ENTRIES SHOWN ->
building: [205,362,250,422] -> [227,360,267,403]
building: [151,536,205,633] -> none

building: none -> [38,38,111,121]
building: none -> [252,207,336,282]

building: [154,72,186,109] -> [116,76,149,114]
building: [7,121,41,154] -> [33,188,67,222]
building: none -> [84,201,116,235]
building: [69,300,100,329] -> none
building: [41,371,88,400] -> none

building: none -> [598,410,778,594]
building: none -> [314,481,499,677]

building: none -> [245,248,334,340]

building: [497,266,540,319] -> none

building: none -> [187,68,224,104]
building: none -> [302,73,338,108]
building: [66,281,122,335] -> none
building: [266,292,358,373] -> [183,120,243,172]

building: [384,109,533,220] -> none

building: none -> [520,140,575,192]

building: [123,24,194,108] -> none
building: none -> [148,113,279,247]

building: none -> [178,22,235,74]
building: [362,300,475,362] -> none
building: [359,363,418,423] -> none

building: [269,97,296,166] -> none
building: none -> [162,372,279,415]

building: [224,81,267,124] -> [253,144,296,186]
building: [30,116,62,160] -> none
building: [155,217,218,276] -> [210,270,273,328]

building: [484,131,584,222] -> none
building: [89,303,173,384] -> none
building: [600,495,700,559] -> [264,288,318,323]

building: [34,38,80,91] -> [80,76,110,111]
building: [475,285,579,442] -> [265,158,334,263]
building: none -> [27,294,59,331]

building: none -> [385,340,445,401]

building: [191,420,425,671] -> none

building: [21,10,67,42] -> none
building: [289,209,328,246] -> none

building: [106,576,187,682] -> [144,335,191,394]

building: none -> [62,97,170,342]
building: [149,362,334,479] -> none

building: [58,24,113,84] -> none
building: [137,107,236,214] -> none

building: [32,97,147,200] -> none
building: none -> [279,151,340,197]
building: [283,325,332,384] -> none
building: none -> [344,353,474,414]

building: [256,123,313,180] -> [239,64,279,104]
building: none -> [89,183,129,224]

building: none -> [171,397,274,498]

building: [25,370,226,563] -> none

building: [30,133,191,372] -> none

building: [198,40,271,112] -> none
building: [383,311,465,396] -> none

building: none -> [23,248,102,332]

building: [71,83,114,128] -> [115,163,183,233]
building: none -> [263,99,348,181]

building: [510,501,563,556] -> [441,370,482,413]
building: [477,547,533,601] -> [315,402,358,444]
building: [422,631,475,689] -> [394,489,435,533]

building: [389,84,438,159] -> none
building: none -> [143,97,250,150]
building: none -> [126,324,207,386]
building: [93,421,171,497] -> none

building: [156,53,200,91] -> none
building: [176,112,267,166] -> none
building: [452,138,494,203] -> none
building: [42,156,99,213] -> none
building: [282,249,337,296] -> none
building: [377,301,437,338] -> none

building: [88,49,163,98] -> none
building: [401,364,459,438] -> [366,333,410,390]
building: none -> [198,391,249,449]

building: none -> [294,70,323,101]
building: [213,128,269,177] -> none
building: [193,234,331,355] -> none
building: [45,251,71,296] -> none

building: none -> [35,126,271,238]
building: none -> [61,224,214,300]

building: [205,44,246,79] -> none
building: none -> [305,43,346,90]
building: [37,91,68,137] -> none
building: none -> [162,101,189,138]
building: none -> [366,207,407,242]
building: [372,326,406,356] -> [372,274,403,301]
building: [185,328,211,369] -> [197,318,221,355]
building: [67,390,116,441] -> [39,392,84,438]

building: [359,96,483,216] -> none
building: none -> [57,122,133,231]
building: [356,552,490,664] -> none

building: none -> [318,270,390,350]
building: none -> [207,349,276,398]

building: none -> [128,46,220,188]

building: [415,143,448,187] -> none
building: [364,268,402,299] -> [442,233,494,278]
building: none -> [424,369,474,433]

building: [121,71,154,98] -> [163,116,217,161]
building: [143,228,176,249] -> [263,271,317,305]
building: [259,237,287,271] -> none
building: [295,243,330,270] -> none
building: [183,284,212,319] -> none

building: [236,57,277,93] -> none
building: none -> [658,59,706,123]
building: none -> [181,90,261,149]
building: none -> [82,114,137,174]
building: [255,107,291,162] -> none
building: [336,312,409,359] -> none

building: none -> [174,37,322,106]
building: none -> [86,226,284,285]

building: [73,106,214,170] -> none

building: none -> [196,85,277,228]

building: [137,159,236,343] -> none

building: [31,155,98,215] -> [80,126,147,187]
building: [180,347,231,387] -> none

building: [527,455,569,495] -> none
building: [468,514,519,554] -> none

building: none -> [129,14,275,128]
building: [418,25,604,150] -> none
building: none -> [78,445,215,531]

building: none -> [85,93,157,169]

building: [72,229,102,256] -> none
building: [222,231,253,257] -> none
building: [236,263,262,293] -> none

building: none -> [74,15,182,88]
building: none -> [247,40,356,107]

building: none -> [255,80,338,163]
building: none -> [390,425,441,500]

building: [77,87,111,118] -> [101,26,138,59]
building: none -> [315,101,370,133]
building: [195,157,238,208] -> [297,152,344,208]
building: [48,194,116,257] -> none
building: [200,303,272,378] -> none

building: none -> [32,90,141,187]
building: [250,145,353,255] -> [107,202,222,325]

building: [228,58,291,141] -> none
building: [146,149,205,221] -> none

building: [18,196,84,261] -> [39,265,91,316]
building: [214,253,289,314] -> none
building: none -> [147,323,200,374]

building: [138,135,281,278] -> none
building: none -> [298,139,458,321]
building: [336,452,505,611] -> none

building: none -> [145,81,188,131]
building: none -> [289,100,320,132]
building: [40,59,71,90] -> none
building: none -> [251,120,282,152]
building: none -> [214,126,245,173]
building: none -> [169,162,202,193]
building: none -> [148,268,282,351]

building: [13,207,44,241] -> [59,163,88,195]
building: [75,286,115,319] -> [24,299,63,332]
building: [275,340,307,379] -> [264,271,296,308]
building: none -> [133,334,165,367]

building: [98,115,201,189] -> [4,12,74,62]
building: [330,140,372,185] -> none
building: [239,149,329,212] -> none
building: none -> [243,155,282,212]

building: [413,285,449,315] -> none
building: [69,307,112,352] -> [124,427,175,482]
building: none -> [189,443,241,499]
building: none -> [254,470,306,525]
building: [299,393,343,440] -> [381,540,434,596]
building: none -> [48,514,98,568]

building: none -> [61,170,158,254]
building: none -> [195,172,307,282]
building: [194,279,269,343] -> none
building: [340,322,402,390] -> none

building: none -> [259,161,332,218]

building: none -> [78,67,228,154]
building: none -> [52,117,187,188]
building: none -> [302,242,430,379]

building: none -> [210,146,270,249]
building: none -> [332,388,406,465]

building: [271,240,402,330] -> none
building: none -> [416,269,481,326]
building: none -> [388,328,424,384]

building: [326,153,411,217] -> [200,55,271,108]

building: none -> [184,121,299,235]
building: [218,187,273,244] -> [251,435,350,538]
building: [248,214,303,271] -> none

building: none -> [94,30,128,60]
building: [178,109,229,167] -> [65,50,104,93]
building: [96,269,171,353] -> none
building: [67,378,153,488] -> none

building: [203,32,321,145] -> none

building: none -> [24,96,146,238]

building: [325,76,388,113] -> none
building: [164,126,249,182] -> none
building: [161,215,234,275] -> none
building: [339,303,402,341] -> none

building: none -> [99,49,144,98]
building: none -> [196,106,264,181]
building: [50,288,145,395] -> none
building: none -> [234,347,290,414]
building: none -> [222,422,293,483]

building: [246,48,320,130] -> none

PROBLEM DESCRIPTION ->
Taking the entries above, print exactly the lines starting at the line with "building: none -> [196,85,277,228]" and ending at the line with "building: [275,340,307,379] ->", both included.

OUTPUT FOR THIS TASK ->
building: none -> [196,85,277,228]

building: [137,159,236,343] -> none

building: [31,155,98,215] -> [80,126,147,187]
building: [180,347,231,387] -> none

building: [527,455,569,495] -> none
building: [468,514,519,554] -> none

building: none -> [129,14,275,128]
building: [418,25,604,150] -> none
building: none -> [78,445,215,531]

building: none -> [85,93,157,169]

building: [72,229,102,256] -> none
building: [222,231,253,257] -> none
building: [236,263,262,293] -> none

building: none -> [74,15,182,88]
building: none -> [247,40,356,107]

building: none -> [255,80,338,163]
building: none -> [390,425,441,500]

building: [77,87,111,118] -> [101,26,138,59]
building: none -> [315,101,370,133]
building: [195,157,238,208] -> [297,152,344,208]
building: [48,194,116,257] -> none
building: [200,303,272,378] -> none

building: none -> [32,90,141,187]
building: [250,145,353,255] -> [107,202,222,325]

building: [228,58,291,141] -> none
building: [146,149,205,221] -> none

building: [18,196,84,261] -> [39,265,91,316]
building: [214,253,289,314] -> none
building: none -> [147,323,200,374]

building: [138,135,281,278] -> none
building: none -> [298,139,458,321]
building: [336,452,505,611] -> none

building: none -> [145,81,188,131]
building: none -> [289,100,320,132]
building: [40,59,71,90] -> none
building: none -> [251,120,282,152]
building: none -> [214,126,245,173]
building: none -> [169,162,202,193]
building: none -> [148,268,282,351]

building: [13,207,44,241] -> [59,163,88,195]
building: [75,286,115,319] -> [24,299,63,332]
building: [275,340,307,379] -> [264,271,296,308]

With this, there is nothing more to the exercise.